* ASSIGNMENT:
Reproduce the data in full, exactly.

Object state change records:
"""
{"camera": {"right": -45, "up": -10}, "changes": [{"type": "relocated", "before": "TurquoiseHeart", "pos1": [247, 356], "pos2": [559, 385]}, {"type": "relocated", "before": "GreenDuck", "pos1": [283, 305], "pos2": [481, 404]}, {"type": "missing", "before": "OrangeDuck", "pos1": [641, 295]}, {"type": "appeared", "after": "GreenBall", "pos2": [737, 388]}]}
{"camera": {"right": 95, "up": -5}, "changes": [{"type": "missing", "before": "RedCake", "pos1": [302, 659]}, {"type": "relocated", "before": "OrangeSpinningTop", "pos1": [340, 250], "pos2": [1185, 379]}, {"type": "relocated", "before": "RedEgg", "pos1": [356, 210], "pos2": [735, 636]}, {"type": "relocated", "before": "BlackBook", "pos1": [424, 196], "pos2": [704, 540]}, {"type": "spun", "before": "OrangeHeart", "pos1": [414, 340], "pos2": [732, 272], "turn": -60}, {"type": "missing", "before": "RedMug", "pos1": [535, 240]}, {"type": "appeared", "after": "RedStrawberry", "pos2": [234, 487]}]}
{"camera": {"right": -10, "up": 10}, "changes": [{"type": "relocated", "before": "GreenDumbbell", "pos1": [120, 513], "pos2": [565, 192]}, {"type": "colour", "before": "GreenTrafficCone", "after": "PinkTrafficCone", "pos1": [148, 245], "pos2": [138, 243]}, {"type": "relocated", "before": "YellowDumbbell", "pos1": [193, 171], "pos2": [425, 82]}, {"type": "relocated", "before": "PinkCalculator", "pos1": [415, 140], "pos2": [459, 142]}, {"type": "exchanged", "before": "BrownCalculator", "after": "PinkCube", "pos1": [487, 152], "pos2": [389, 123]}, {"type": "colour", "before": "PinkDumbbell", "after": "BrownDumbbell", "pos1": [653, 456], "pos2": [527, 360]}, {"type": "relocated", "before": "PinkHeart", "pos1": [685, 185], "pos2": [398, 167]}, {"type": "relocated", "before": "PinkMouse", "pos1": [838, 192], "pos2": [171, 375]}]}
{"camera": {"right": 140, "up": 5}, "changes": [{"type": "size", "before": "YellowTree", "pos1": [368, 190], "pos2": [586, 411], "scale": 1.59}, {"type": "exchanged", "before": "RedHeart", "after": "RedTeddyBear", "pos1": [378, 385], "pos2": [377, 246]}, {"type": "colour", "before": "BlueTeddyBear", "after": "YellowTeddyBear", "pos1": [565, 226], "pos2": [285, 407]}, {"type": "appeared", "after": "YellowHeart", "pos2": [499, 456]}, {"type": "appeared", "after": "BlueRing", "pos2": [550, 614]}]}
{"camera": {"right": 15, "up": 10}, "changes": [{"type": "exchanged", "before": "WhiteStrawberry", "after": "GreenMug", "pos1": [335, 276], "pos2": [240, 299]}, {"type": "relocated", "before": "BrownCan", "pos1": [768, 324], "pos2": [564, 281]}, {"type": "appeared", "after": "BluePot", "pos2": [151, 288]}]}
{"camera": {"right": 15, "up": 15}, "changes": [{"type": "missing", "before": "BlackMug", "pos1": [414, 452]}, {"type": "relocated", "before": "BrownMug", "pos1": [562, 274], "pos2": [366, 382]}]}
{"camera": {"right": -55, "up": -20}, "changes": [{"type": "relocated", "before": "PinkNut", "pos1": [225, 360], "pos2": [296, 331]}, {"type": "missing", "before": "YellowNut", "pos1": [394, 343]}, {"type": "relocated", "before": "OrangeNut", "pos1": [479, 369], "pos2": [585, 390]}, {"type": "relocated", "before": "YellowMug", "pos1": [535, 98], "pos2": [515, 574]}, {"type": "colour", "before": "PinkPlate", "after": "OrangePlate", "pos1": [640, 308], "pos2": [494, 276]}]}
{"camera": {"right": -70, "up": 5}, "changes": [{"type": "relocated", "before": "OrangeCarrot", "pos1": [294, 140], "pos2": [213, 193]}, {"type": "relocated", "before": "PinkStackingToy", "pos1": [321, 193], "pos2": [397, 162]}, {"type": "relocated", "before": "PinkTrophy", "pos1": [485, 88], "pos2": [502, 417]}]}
"""
* RESPONSE TO THIS EXERCISE:
{"camera": {"right": -45, "up": -10}, "changes": [{"type": "relocated", "before": "TurquoiseHeart", "pos1": [247, 356], "pos2": [559, 385]}, {"type": "relocated", "before": "GreenDuck", "pos1": [283, 305], "pos2": [481, 404]}, {"type": "missing", "before": "OrangeDuck", "pos1": [641, 295]}, {"type": "appeared", "after": "GreenBall", "pos2": [737, 388]}]}
{"camera": {"right": 95, "up": -5}, "changes": [{"type": "missing", "before": "RedCake", "pos1": [302, 659]}, {"type": "relocated", "before": "OrangeSpinningTop", "pos1": [340, 250], "pos2": [1185, 379]}, {"type": "relocated", "before": "RedEgg", "pos1": [356, 210], "pos2": [735, 636]}, {"type": "relocated", "before": "BlackBook", "pos1": [424, 196], "pos2": [704, 540]}, {"type": "spun", "before": "OrangeHeart", "pos1": [414, 340], "pos2": [732, 272], "turn": -60}, {"type": "missing", "before": "RedMug", "pos1": [535, 240]}, {"type": "appeared", "after": "RedStrawberry", "pos2": [234, 487]}]}
{"camera": {"right": -10, "up": 10}, "changes": [{"type": "relocated", "before": "GreenDumbbell", "pos1": [120, 513], "pos2": [565, 192]}, {"type": "colour", "before": "GreenTrafficCone", "after": "PinkTrafficCone", "pos1": [148, 245], "pos2": [138, 243]}, {"type": "relocated", "before": "YellowDumbbell", "pos1": [193, 171], "pos2": [425, 82]}, {"type": "relocated", "before": "PinkCalculator", "pos1": [415, 140], "pos2": [459, 142]}, {"type": "exchanged", "before": "BrownCalculator", "after": "PinkCube", "pos1": [487, 152], "pos2": [389, 123]}, {"type": "colour", "before": "PinkDumbbell", "after": "BrownDumbbell", "pos1": [653, 456], "pos2": [527, 360]}, {"type": "relocated", "before": "PinkHeart", "pos1": [685, 185], "pos2": [398, 167]}, {"type": "relocated", "before": "PinkMouse", "pos1": [838, 192], "pos2": [171, 375]}]}
{"camera": {"right": 140, "up": 5}, "changes": [{"type": "size", "before": "YellowTree", "pos1": [368, 190], "pos2": [586, 411], "scale": 1.59}, {"type": "exchanged", "before": "RedHeart", "after": "RedTeddyBear", "pos1": [378, 385], "pos2": [377, 246]}, {"type": "colour", "before": "BlueTeddyBear", "after": "YellowTeddyBear", "pos1": [565, 226], "pos2": [285, 407]}, {"type": "appeared", "after": "YellowHeart", "pos2": [499, 456]}, {"type": "appeared", "after": "BlueRing", "pos2": [550, 614]}]}
{"camera": {"right": 15, "up": 10}, "changes": [{"type": "exchanged", "before": "WhiteStrawberry", "after": "GreenMug", "pos1": [335, 276], "pos2": [240, 299]}, {"type": "relocated", "before": "BrownCan", "pos1": [768, 324], "pos2": [564, 281]}, {"type": "appeared", "after": "BluePot", "pos2": [151, 288]}]}
{"camera": {"right": 15, "up": 15}, "changes": [{"type": "missing", "before": "BlackMug", "pos1": [414, 452]}, {"type": "relocated", "before": "BrownMug", "pos1": [562, 274], "pos2": [366, 382]}]}
{"camera": {"right": -55, "up": -20}, "changes": [{"type": "relocated", "before": "PinkNut", "pos1": [225, 360], "pos2": [296, 331]}, {"type": "missing", "before": "YellowNut", "pos1": [394, 343]}, {"type": "relocated", "before": "OrangeNut", "pos1": [479, 369], "pos2": [585, 390]}, {"type": "relocated", "before": "YellowMug", "pos1": [535, 98], "pos2": [515, 574]}, {"type": "colour", "before": "PinkPlate", "after": "OrangePlate", "pos1": [640, 308], "pos2": [494, 276]}]}
{"camera": {"right": -70, "up": 5}, "changes": [{"type": "relocated", "before": "OrangeCarrot", "pos1": [294, 140], "pos2": [213, 193]}, {"type": "relocated", "before": "PinkStackingToy", "pos1": [321, 193], "pos2": [397, 162]}, {"type": "relocated", "before": "PinkTrophy", "pos1": [485, 88], "pos2": [502, 417]}]}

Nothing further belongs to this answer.